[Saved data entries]
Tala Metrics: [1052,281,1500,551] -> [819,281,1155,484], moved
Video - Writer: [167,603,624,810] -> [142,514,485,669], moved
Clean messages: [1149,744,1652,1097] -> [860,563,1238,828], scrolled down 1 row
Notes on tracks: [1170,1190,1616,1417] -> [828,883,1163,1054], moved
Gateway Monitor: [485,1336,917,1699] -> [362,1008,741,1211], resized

Exercise requirements →
In the entries above, find the line with "Notes on tracks: [1170,1190,1616,1417]", then retype it and every line after it exactly.

Answer to this exercise →
Notes on tracks: [1170,1190,1616,1417] -> [828,883,1163,1054], moved
Gateway Monitor: [485,1336,917,1699] -> [362,1008,741,1211], resized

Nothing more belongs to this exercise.